[YOUR OBJECTIVE]: Starting at the line that holds "camera: 25 degrees right, 0 degrees up" and stopping at the line that holds "(656, 317) = (447, 227): none", restate the records below word for word, with both of those lines included.

─── MATERIAL TO PROCESS ───

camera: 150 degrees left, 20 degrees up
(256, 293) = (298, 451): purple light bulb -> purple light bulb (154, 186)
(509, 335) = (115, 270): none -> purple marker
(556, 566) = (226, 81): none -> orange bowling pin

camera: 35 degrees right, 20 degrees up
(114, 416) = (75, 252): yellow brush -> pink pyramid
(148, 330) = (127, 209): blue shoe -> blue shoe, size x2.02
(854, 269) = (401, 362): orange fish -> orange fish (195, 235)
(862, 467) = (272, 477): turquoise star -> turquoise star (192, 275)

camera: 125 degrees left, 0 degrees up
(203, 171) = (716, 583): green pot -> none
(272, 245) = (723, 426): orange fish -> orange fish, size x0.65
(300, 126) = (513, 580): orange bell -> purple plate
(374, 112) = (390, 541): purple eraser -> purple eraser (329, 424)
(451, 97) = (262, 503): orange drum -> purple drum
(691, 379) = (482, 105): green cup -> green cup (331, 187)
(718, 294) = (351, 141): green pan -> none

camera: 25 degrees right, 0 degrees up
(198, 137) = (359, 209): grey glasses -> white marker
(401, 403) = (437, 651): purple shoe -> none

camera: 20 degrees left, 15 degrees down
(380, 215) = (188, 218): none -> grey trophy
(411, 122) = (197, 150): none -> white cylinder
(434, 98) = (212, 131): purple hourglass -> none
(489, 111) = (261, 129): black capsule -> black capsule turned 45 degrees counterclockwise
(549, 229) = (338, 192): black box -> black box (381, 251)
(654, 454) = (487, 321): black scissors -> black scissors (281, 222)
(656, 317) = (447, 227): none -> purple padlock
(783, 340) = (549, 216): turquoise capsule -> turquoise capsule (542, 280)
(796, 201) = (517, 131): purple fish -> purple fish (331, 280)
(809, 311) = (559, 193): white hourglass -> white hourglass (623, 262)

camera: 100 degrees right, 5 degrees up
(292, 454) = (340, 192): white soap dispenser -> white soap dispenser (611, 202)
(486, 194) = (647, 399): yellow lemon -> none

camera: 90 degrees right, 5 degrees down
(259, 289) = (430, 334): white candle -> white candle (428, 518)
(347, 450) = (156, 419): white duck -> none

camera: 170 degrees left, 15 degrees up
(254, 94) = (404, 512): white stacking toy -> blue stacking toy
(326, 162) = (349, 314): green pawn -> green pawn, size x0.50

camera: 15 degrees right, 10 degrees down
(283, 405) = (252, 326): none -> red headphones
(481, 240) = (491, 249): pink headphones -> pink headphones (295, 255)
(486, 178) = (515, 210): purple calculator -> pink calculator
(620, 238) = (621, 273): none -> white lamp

───

[EXERCISE RESPONSE]:
camera: 25 degrees right, 0 degrees up
(198, 137) = (359, 209): grey glasses -> white marker
(401, 403) = (437, 651): purple shoe -> none

camera: 20 degrees left, 15 degrees down
(380, 215) = (188, 218): none -> grey trophy
(411, 122) = (197, 150): none -> white cylinder
(434, 98) = (212, 131): purple hourglass -> none
(489, 111) = (261, 129): black capsule -> black capsule turned 45 degrees counterclockwise
(549, 229) = (338, 192): black box -> black box (381, 251)
(654, 454) = (487, 321): black scissors -> black scissors (281, 222)
(656, 317) = (447, 227): none -> purple padlock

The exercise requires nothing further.